Which lines in the records below contain the string "Clarinet"? Pick out each one and copy it whole, treating uppercase and lowercase letters as different.

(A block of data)
— Begin —

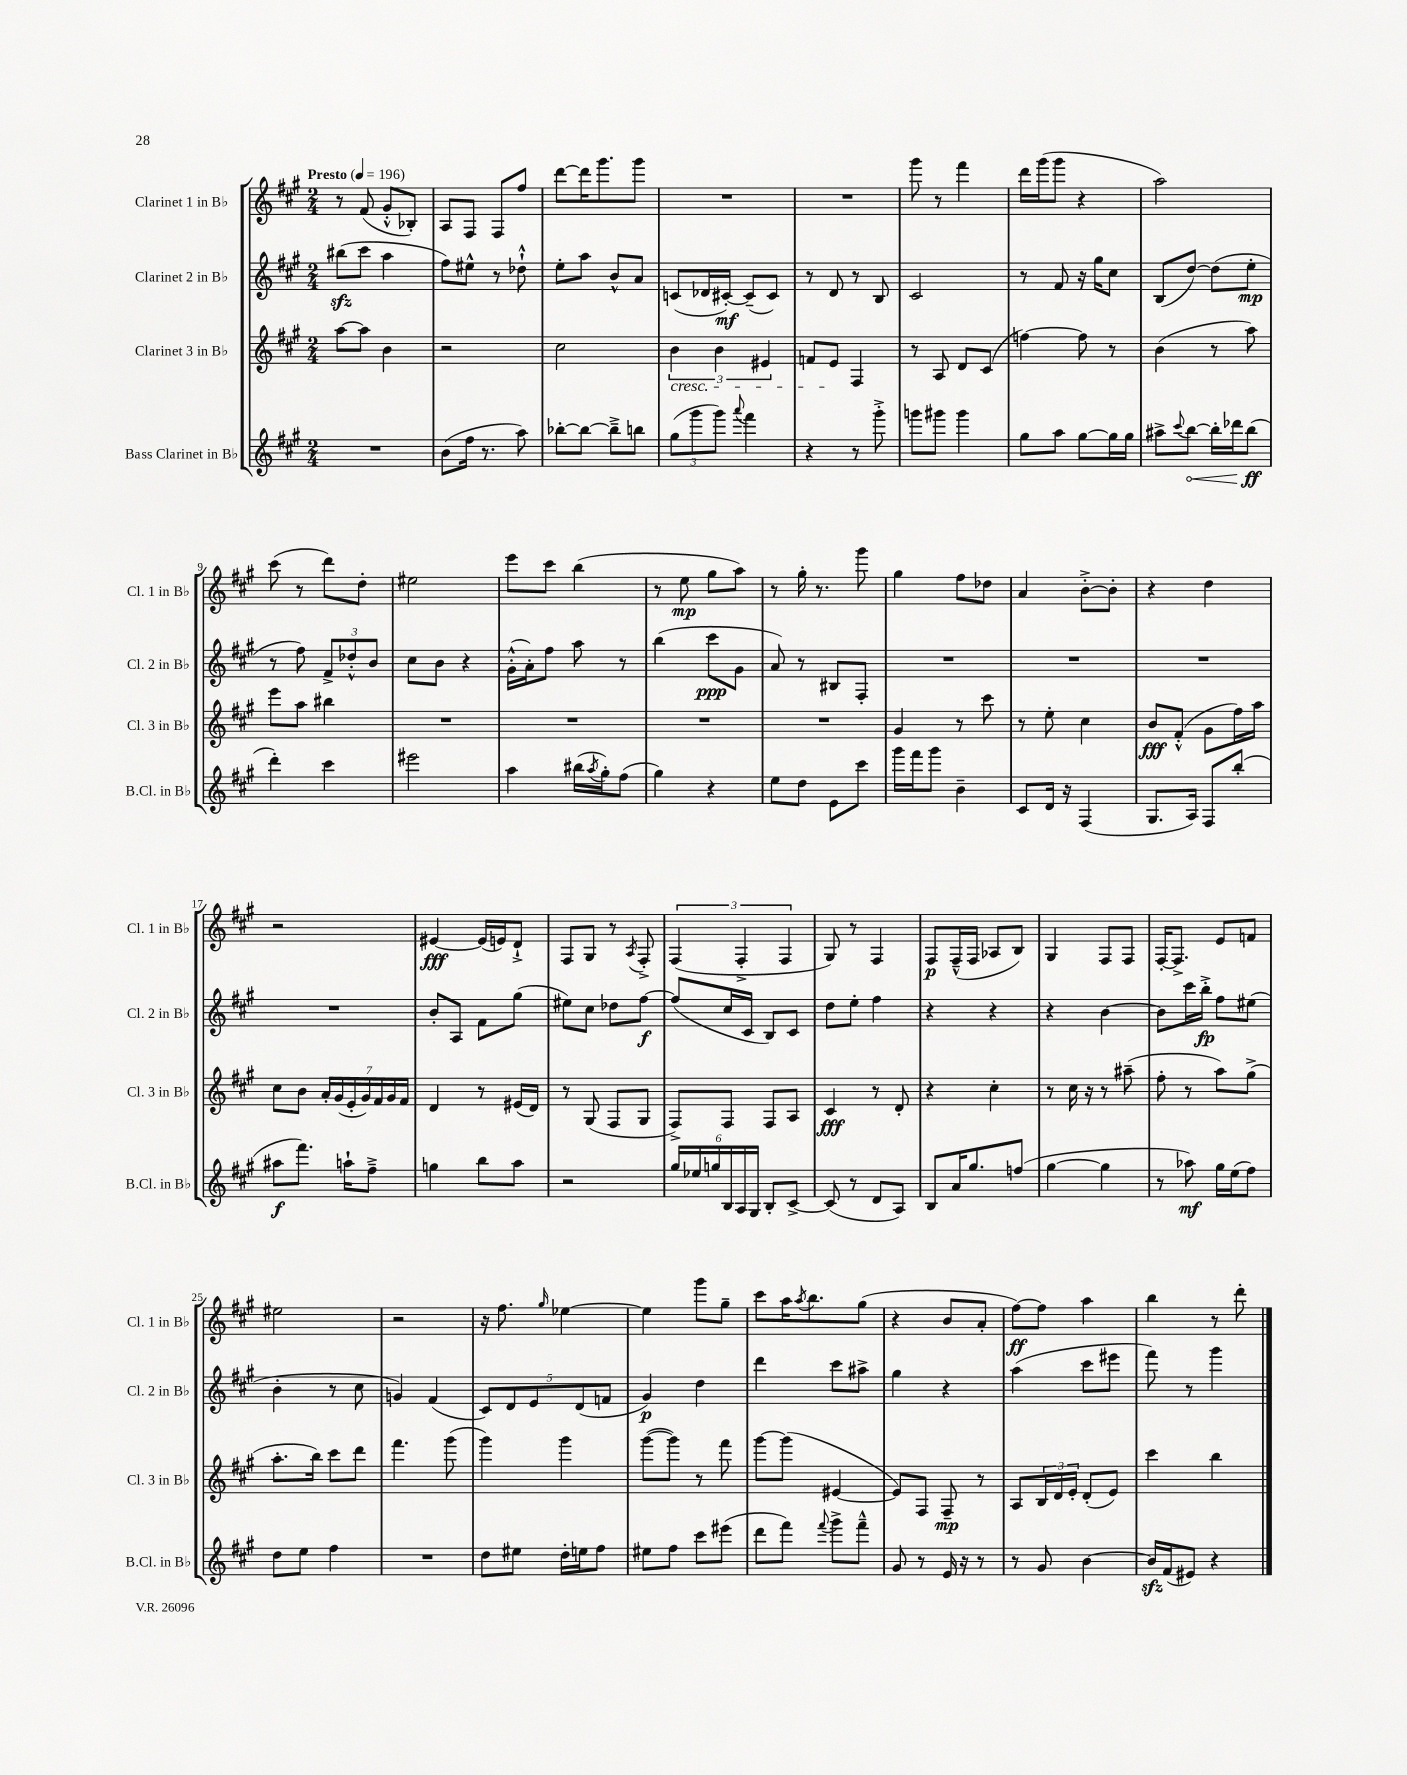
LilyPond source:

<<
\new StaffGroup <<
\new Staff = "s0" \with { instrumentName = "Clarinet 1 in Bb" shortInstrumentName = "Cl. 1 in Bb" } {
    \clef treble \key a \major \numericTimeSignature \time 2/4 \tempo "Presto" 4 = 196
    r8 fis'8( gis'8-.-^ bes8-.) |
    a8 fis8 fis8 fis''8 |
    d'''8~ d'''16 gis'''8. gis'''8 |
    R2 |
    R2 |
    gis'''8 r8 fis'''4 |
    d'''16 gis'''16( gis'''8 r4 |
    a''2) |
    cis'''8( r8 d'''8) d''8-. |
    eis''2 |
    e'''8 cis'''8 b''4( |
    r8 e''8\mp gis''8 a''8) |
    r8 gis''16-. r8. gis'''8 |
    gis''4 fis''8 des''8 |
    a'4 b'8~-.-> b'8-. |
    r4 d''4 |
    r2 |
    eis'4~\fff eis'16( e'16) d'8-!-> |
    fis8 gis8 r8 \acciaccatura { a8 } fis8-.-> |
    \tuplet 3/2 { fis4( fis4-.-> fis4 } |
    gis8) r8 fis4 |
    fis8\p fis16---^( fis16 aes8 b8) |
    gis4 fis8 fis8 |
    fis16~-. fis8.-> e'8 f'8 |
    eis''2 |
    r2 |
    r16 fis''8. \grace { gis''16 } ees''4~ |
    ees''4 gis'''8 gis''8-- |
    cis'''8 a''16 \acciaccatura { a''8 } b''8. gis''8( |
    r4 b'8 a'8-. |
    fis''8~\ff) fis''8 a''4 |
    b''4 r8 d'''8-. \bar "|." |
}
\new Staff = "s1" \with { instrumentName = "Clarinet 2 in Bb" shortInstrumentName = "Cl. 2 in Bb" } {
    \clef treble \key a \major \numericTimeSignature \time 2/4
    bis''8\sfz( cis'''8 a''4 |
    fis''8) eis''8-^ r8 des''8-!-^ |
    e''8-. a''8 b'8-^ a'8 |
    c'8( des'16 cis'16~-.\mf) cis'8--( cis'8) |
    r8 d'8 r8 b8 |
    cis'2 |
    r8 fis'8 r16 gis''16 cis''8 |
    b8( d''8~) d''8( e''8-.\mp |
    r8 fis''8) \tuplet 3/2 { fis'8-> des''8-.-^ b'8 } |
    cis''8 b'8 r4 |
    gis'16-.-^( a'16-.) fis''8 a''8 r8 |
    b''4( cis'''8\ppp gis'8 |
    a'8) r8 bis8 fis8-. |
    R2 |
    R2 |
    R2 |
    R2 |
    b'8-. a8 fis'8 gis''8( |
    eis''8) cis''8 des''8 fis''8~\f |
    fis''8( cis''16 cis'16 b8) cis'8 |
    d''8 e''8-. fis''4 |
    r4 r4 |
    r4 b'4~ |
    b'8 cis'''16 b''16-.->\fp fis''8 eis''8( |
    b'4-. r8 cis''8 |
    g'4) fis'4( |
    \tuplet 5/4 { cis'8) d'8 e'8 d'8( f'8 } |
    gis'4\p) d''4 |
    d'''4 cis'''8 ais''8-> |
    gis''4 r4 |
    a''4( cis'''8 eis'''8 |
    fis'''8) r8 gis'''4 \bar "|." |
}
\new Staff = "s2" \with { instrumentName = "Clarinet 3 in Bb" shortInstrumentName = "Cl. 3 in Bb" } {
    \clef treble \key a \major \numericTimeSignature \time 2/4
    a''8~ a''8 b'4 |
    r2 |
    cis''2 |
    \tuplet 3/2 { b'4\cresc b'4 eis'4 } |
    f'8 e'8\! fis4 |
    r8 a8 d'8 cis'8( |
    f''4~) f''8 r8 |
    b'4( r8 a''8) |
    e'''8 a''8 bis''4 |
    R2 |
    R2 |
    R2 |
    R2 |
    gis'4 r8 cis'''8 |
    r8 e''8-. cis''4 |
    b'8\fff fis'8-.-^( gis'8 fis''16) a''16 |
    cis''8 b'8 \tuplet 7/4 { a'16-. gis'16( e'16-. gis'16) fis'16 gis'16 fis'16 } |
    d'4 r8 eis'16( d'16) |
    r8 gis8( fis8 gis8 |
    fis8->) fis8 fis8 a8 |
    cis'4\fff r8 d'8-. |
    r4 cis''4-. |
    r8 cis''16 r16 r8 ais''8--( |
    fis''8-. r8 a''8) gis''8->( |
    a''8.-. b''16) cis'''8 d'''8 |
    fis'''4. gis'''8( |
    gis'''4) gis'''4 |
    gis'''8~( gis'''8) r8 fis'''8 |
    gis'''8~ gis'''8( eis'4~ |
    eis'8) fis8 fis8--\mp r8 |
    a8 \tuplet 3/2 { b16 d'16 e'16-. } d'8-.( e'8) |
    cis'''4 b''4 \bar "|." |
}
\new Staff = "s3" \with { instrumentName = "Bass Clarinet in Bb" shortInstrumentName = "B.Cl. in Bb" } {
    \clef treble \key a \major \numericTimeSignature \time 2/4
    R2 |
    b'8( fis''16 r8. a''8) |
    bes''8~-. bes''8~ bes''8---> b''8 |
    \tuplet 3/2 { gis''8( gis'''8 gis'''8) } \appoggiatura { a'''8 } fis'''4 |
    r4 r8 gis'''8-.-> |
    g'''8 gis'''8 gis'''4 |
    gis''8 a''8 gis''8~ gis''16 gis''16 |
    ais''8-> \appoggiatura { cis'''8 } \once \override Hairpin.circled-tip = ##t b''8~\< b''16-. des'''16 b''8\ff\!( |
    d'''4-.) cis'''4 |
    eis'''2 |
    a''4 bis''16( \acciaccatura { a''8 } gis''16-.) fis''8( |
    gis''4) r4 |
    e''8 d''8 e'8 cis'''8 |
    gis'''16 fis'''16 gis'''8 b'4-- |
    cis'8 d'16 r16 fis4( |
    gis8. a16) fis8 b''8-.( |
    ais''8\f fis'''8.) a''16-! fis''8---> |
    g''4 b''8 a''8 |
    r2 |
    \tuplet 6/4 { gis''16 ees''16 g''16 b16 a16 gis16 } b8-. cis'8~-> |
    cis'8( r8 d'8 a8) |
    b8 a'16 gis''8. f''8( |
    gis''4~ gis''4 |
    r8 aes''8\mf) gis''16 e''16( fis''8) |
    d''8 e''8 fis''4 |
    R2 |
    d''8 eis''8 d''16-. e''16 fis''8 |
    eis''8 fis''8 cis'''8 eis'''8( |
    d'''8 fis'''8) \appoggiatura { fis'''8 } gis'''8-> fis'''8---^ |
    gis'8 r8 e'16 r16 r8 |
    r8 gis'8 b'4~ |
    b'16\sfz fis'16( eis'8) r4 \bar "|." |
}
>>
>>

— End —

- **Solution**
\new Staff = "s0" \with { instrumentName = "Clarinet 1 in Bb" shortInstrumentName = "Cl. 1 in Bb" } {
\new Staff = "s1" \with { instrumentName = "Clarinet 2 in Bb" shortInstrumentName = "Cl. 2 in Bb" } {
\new Staff = "s2" \with { instrumentName = "Clarinet 3 in Bb" shortInstrumentName = "Cl. 3 in Bb" } {
\new Staff = "s3" \with { instrumentName = "Bass Clarinet in Bb" shortInstrumentName = "B.Cl. in Bb" } {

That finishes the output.